Segment Open

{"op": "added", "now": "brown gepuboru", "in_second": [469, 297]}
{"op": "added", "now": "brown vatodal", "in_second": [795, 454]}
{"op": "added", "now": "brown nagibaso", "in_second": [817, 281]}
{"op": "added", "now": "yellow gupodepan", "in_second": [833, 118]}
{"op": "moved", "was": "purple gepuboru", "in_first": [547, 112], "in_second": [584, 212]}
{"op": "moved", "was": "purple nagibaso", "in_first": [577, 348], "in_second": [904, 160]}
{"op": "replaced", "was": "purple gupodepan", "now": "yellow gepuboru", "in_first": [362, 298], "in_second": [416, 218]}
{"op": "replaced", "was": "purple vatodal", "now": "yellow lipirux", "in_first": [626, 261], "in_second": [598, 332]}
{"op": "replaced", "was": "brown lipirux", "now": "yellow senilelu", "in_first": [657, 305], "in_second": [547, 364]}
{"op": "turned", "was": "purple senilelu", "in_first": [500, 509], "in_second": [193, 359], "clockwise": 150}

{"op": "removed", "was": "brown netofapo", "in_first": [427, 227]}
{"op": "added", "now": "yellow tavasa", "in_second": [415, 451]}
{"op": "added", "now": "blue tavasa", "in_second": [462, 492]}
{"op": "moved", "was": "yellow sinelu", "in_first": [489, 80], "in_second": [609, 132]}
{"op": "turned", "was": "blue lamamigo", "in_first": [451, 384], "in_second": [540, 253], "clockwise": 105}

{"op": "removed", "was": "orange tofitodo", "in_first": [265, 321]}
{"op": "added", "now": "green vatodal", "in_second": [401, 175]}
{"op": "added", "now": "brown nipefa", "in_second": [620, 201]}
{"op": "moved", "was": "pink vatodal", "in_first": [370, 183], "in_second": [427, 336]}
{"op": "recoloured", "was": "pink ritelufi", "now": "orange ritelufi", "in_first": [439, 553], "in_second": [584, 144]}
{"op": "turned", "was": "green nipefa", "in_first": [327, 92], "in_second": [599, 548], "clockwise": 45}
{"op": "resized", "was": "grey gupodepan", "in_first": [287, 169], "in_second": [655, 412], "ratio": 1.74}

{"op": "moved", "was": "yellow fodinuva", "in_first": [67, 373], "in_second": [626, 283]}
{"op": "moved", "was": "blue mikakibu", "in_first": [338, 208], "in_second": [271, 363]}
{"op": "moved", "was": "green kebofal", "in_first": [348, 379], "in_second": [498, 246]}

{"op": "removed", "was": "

Segment Closed

What lines of the listing above hold "nagibaso"? Copy all of them.

(WRITTEN RESPONSE)
{"op": "added", "now": "brown nagibaso", "in_second": [817, 281]}
{"op": "moved", "was": "purple nagibaso", "in_first": [577, 348], "in_second": [904, 160]}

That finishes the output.